» **Problem to solve**
Below is a set of records; reproduce them exactly without their pictures.

Detected change data:
──────────────────────────────

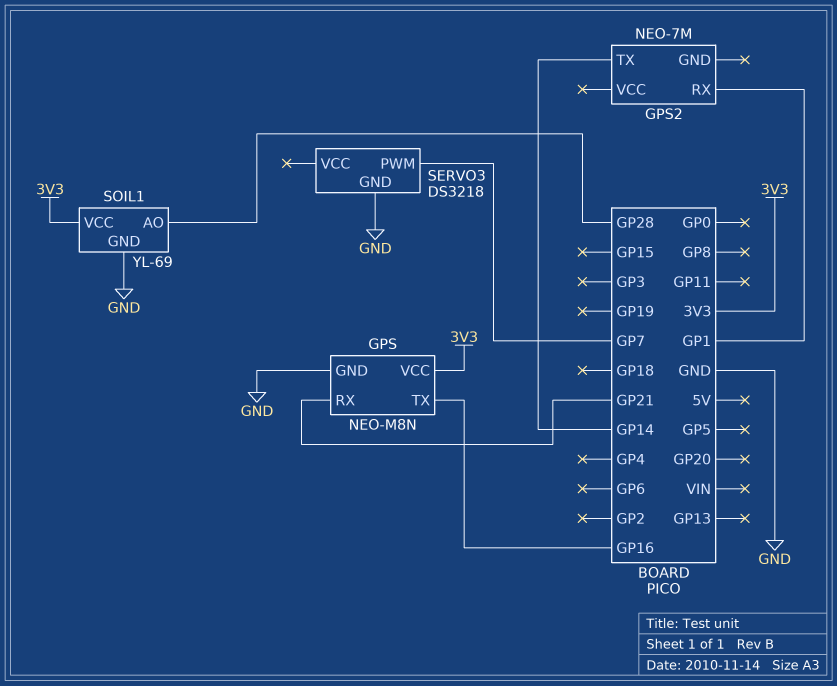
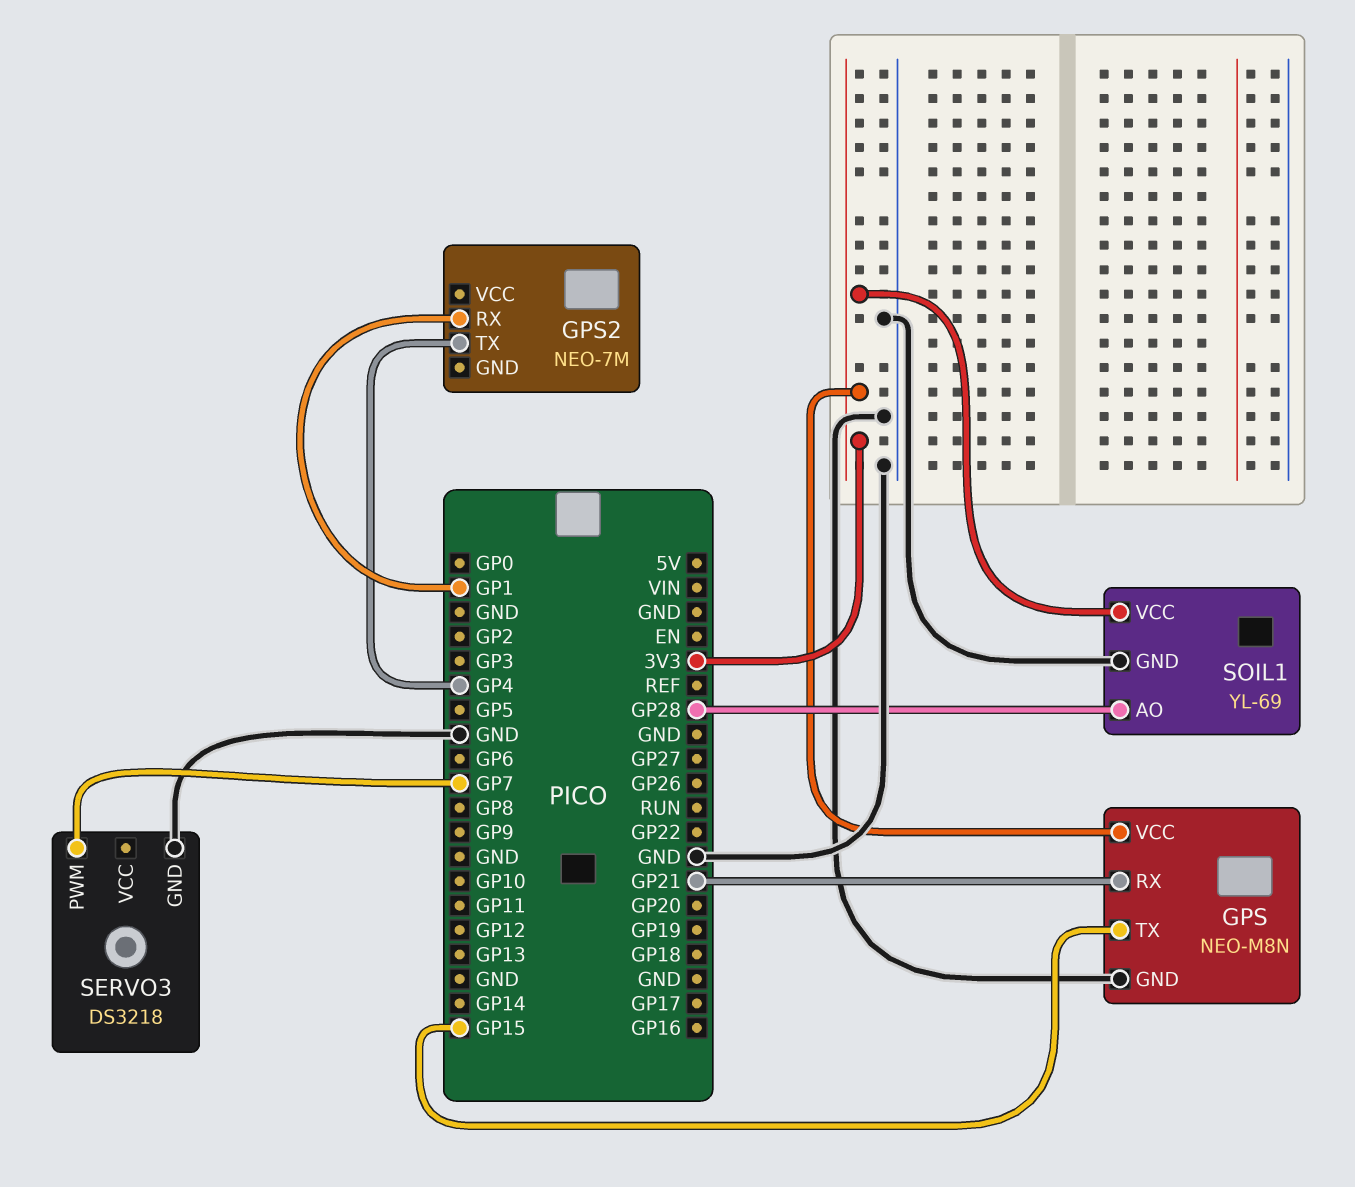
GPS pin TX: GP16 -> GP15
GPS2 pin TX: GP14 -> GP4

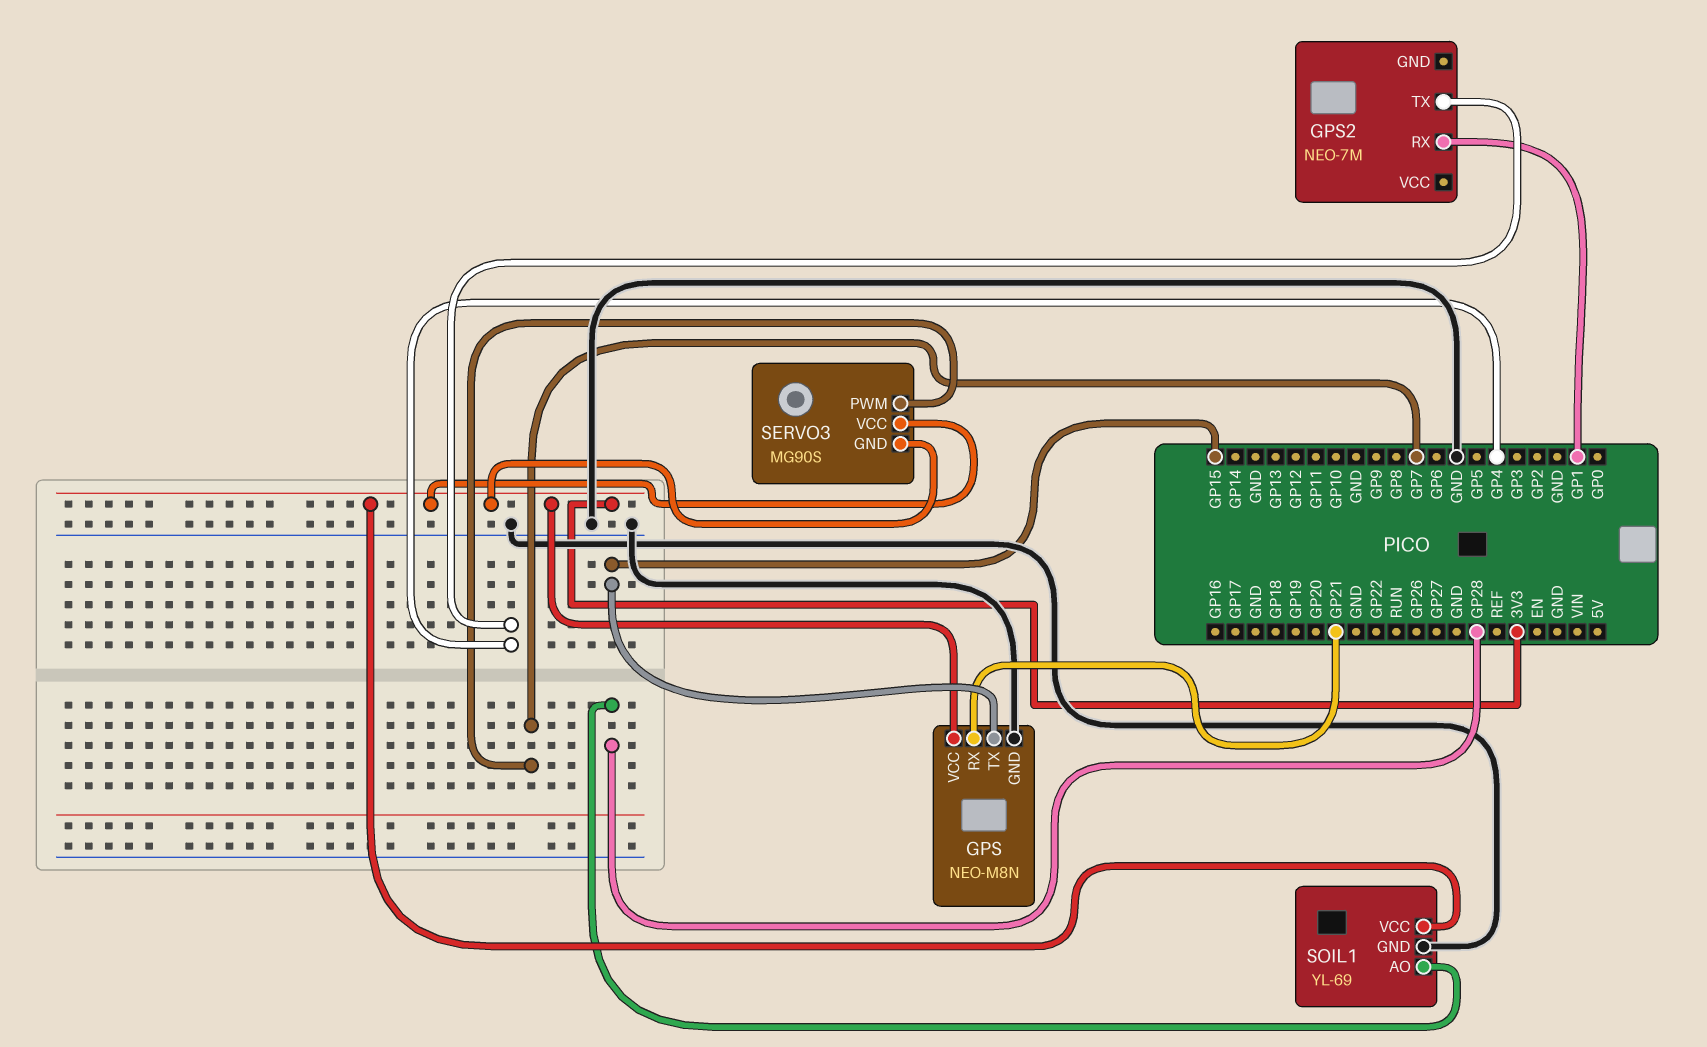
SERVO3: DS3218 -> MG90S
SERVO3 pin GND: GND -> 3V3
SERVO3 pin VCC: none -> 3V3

──────────────────────────────

» **Solution below**
GPS pin TX: GP16 -> GP15
GPS2 pin TX: GP14 -> GP4

SERVO3: DS3218 -> MG90S
SERVO3 pin GND: GND -> 3V3
SERVO3 pin VCC: none -> 3V3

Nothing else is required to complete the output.